• [Work to be completed] Every record here must be copied exactly, except for the images it holds.

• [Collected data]

....................

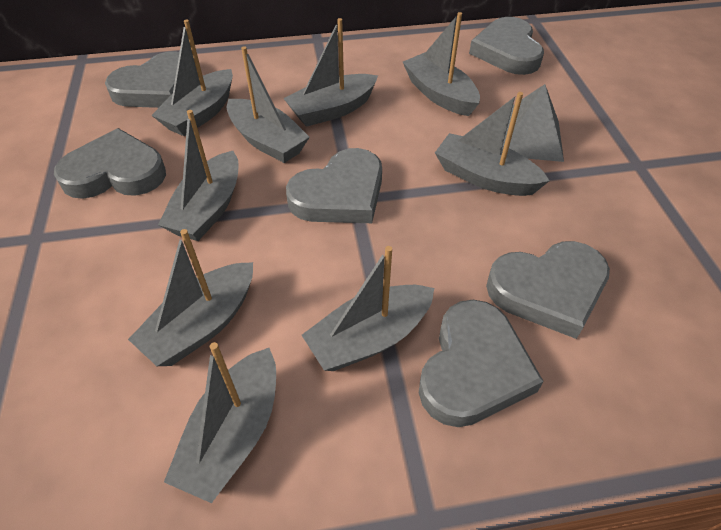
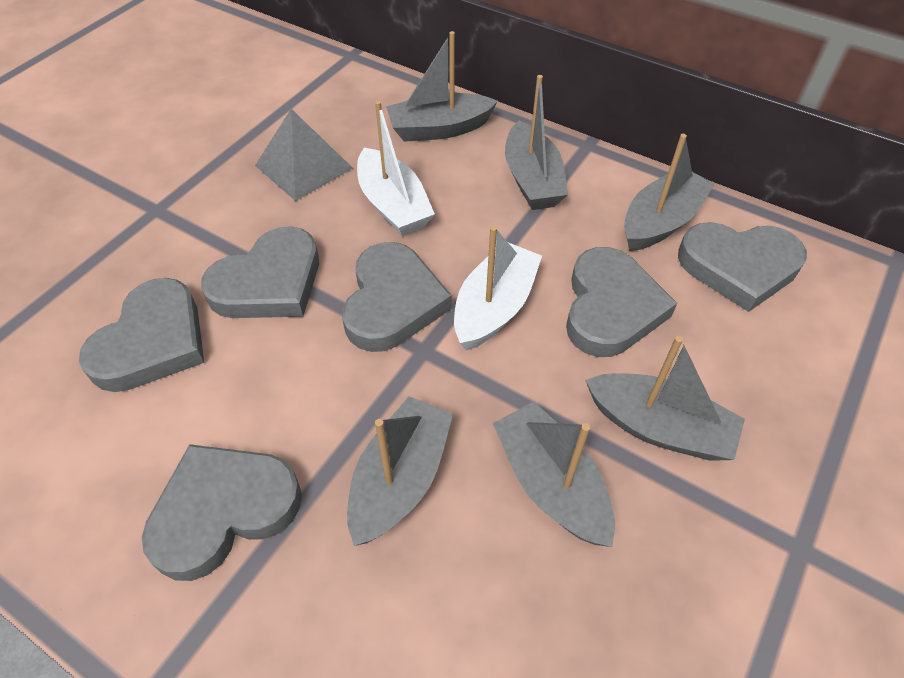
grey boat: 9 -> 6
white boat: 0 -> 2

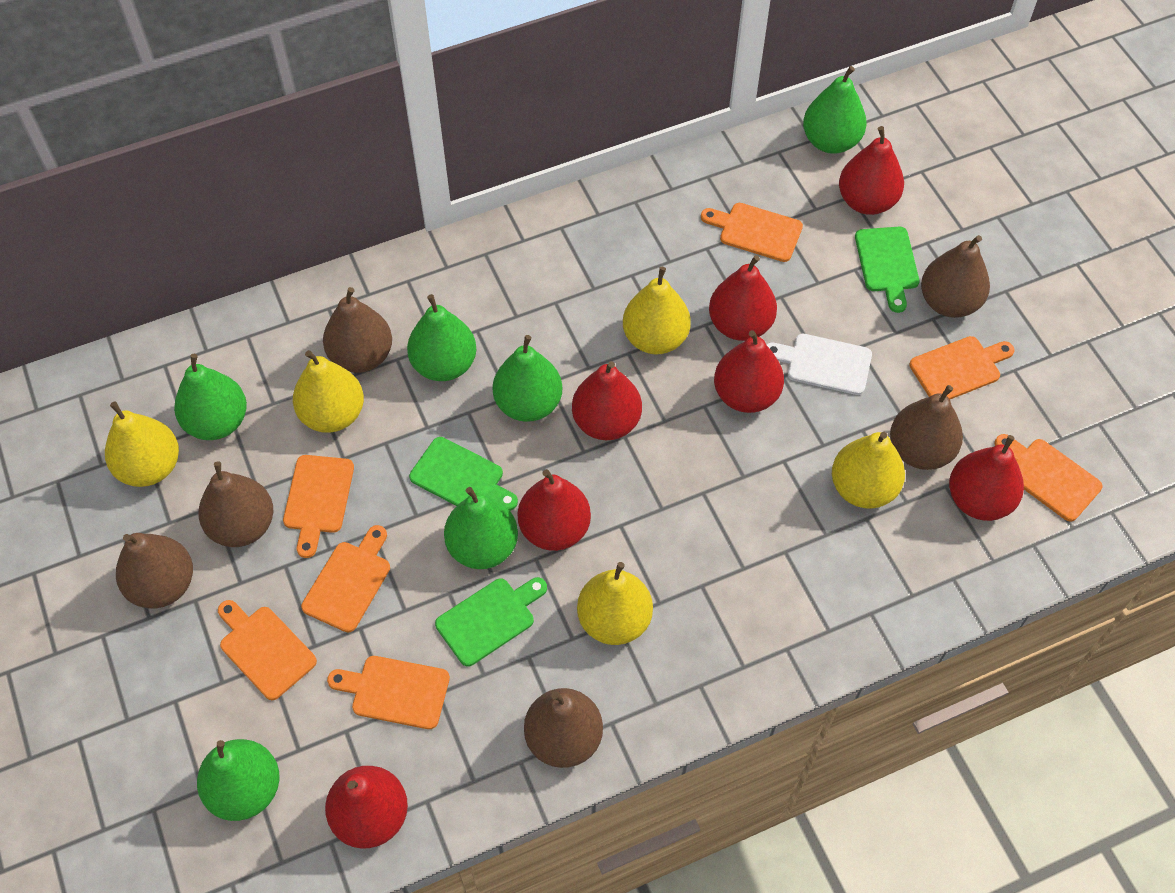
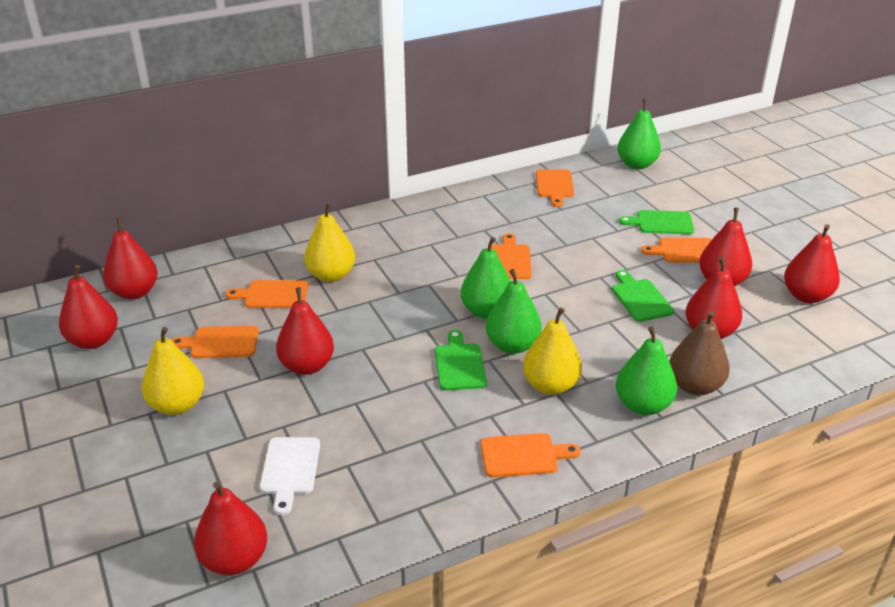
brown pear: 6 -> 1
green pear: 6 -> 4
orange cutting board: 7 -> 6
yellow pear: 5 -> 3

....................

• [Answer box]
grey boat: 9 -> 6
white boat: 0 -> 2

brown pear: 6 -> 1
green pear: 6 -> 4
orange cutting board: 7 -> 6
yellow pear: 5 -> 3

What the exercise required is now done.